:: Records for this exercise

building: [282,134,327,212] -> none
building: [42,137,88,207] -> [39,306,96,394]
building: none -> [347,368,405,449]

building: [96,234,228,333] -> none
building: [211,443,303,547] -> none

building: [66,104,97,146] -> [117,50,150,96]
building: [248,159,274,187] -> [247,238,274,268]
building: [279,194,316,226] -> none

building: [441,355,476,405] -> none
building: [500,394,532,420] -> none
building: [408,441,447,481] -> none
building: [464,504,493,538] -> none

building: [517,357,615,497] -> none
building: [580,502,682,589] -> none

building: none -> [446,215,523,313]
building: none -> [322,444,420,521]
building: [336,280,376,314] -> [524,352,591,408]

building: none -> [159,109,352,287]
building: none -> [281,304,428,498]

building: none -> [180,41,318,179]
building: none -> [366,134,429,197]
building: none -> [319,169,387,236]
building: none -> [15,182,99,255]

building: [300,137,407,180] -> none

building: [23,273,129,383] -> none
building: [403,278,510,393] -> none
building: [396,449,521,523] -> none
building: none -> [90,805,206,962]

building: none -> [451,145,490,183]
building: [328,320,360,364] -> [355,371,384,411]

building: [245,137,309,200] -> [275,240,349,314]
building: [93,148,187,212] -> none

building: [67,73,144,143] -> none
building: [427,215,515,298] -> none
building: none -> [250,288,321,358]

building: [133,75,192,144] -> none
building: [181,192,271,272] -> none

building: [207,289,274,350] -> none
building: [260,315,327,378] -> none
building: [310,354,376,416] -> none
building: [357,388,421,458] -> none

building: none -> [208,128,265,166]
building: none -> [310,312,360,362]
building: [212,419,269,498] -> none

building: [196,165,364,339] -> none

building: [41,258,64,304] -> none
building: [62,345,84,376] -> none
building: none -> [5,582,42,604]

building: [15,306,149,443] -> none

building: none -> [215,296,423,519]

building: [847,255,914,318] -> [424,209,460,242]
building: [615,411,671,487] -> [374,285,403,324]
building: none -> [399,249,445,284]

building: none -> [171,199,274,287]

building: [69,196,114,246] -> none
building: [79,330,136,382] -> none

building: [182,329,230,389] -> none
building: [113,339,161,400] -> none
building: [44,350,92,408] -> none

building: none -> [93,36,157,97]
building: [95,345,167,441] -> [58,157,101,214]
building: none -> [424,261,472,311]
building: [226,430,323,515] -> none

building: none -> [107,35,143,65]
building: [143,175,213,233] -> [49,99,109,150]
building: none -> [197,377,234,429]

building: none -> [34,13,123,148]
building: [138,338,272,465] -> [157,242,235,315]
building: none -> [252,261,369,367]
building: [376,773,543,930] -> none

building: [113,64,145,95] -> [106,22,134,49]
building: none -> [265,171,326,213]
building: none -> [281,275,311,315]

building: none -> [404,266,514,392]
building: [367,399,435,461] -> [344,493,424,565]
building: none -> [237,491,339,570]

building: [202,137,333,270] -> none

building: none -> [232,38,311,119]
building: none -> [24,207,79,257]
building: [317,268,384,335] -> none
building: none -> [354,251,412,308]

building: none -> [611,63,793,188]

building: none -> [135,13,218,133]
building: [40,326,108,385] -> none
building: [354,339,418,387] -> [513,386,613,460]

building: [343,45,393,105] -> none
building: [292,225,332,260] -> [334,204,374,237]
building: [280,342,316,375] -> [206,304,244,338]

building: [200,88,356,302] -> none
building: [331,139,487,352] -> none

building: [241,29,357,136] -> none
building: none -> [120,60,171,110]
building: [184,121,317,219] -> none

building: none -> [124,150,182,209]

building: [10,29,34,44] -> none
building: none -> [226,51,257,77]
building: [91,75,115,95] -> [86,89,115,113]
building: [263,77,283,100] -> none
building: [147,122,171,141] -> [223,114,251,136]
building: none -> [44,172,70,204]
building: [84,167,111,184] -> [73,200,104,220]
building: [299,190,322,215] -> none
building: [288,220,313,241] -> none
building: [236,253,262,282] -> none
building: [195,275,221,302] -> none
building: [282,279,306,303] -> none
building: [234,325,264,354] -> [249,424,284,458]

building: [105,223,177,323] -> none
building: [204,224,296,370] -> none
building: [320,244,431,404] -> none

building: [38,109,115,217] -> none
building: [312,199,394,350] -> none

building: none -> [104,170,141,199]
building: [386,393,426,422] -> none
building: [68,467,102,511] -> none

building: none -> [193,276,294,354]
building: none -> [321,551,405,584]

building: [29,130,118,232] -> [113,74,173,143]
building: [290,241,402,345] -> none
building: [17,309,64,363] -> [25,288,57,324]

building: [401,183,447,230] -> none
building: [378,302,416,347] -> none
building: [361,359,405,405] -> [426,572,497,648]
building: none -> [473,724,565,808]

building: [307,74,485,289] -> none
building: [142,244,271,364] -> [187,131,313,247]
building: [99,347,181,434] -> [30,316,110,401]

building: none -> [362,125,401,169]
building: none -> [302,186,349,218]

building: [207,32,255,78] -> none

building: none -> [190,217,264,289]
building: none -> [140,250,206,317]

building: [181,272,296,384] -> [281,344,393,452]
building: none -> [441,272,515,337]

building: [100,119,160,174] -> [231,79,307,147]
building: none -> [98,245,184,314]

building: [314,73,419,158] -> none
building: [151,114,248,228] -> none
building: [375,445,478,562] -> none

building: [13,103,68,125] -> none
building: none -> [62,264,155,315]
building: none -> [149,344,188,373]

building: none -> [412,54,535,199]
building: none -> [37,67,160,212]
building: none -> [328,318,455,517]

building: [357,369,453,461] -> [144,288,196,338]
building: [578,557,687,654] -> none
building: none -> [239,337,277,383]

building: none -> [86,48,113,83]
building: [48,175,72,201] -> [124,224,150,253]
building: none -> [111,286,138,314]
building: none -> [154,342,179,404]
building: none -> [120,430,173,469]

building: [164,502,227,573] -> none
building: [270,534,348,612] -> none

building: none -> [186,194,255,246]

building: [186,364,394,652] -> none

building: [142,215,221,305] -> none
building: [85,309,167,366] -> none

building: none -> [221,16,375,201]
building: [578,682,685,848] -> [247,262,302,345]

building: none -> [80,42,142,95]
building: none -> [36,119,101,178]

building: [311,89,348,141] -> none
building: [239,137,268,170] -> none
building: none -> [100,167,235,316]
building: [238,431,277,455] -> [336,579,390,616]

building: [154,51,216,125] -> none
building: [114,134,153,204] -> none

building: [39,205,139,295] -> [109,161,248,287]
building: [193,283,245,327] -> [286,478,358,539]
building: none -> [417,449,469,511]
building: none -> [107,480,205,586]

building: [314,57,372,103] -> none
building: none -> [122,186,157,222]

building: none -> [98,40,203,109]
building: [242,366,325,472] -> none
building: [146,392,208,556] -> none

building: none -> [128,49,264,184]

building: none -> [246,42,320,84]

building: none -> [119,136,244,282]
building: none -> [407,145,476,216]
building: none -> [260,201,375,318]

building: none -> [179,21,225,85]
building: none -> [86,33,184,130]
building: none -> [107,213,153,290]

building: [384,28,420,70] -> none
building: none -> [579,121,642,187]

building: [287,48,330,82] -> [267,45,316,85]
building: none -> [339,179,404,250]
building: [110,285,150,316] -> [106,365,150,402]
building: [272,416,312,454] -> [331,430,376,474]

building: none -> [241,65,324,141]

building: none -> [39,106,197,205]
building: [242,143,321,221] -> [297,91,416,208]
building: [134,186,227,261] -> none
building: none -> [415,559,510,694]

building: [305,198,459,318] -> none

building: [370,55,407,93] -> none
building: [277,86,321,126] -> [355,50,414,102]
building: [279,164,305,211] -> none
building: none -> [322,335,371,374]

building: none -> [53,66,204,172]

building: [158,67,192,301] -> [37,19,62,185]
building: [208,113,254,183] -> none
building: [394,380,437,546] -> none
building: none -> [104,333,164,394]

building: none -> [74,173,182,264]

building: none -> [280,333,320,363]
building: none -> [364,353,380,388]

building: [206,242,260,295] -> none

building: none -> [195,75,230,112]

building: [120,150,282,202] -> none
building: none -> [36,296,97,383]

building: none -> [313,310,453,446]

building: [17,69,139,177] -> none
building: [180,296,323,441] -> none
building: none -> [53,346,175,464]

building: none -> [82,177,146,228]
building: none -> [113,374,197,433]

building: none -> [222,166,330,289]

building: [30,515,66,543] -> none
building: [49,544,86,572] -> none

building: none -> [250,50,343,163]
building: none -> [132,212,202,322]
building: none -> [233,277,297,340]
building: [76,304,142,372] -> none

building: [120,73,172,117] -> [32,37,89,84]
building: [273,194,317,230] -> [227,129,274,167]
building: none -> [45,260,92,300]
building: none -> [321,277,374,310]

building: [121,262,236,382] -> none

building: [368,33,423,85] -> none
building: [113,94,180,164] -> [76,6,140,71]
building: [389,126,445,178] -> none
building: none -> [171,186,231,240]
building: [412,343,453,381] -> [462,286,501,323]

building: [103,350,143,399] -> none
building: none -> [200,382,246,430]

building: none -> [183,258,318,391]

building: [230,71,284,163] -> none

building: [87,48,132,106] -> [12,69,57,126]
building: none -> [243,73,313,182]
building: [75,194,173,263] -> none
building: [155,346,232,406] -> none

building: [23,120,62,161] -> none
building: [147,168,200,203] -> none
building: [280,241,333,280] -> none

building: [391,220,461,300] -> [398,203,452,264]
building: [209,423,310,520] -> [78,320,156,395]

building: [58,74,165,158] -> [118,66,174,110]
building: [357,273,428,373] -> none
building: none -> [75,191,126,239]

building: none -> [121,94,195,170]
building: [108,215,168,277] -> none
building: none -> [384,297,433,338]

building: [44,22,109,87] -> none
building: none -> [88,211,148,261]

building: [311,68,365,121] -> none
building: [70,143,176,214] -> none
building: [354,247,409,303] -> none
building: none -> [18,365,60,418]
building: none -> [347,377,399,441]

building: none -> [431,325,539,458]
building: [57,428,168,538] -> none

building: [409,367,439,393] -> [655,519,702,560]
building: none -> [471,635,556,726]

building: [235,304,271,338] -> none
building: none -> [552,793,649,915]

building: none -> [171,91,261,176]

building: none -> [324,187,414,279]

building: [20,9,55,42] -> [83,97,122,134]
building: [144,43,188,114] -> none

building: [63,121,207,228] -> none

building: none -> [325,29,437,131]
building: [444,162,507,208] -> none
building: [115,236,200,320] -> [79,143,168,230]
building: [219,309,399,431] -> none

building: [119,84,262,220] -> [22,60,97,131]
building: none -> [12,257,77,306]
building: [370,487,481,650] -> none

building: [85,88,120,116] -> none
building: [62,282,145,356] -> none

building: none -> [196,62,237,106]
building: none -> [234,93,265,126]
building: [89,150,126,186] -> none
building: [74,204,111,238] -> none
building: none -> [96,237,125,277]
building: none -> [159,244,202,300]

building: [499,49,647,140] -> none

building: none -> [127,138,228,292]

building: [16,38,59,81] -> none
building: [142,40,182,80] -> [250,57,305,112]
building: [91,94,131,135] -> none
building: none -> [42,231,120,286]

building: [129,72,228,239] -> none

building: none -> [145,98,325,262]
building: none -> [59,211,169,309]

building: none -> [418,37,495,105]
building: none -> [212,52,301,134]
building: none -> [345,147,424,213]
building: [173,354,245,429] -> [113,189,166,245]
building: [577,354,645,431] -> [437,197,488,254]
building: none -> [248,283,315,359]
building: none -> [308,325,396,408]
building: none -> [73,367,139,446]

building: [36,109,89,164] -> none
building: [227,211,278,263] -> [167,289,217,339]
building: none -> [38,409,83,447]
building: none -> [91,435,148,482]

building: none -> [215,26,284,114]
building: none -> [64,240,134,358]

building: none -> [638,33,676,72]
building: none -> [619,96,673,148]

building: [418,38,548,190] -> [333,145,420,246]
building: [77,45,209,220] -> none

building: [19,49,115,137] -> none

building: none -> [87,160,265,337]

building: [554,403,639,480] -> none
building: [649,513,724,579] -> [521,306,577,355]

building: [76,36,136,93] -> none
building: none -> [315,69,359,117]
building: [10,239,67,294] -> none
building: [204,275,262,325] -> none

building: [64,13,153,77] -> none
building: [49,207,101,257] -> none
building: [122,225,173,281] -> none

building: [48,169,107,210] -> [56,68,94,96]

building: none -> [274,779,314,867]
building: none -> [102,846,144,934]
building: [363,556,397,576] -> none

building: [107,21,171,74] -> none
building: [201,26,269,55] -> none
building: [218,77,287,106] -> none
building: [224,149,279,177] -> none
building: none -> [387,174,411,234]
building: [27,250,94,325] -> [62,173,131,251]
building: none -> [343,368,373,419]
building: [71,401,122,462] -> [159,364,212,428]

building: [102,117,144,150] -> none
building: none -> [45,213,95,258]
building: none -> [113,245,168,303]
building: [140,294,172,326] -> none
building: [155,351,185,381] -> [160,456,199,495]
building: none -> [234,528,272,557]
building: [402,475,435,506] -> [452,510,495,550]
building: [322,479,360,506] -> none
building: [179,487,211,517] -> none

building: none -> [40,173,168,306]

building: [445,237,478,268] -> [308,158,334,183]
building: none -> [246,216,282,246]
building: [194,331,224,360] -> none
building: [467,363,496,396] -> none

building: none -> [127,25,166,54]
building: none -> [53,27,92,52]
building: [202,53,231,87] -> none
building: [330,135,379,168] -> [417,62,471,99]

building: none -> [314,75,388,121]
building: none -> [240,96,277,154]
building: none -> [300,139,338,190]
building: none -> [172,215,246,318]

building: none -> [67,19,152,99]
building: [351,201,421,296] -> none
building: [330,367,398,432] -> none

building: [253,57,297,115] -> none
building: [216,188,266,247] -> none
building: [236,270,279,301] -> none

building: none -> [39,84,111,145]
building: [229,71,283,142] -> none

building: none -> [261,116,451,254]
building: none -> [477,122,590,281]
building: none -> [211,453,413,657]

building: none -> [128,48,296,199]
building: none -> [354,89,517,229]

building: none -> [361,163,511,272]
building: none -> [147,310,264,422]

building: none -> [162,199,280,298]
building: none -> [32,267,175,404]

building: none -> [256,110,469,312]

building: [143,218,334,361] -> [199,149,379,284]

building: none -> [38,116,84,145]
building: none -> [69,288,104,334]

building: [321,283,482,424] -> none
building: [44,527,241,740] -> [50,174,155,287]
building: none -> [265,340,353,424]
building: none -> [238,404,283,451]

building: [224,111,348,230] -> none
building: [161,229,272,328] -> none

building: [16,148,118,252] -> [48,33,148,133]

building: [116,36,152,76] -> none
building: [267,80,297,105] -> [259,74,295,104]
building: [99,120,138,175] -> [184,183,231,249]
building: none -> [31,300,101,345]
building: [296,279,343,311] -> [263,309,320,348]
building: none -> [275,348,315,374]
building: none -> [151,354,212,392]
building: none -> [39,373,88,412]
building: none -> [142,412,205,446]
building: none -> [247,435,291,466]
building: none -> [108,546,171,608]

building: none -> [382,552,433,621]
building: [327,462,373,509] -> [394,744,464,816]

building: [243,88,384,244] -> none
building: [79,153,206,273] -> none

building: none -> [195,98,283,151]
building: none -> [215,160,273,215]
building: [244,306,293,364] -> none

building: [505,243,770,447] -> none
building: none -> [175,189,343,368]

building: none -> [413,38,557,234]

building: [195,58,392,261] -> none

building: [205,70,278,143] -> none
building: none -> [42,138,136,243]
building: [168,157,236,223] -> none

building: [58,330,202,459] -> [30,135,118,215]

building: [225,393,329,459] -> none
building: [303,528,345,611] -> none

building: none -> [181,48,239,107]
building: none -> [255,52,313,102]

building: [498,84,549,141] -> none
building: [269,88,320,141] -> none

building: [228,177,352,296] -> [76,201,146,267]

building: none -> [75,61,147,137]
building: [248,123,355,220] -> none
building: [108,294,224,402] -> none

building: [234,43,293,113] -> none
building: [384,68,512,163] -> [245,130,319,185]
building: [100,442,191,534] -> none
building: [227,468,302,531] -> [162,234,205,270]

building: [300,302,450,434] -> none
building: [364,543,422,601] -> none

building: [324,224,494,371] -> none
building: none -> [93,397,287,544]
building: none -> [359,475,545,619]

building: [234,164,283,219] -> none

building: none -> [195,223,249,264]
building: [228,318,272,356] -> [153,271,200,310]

::::

● **Work item**:
In the entries above, find the line holding "building: none -> [100,167,235,316]" and the line holding "building: none -> [246,42,320,84]"; print both of them and every line between, exactly, and nothing else.

● **Solution**:
building: none -> [100,167,235,316]
building: [238,431,277,455] -> [336,579,390,616]

building: [154,51,216,125] -> none
building: [114,134,153,204] -> none

building: [39,205,139,295] -> [109,161,248,287]
building: [193,283,245,327] -> [286,478,358,539]
building: none -> [417,449,469,511]
building: none -> [107,480,205,586]

building: [314,57,372,103] -> none
building: none -> [122,186,157,222]

building: none -> [98,40,203,109]
building: [242,366,325,472] -> none
building: [146,392,208,556] -> none

building: none -> [128,49,264,184]

building: none -> [246,42,320,84]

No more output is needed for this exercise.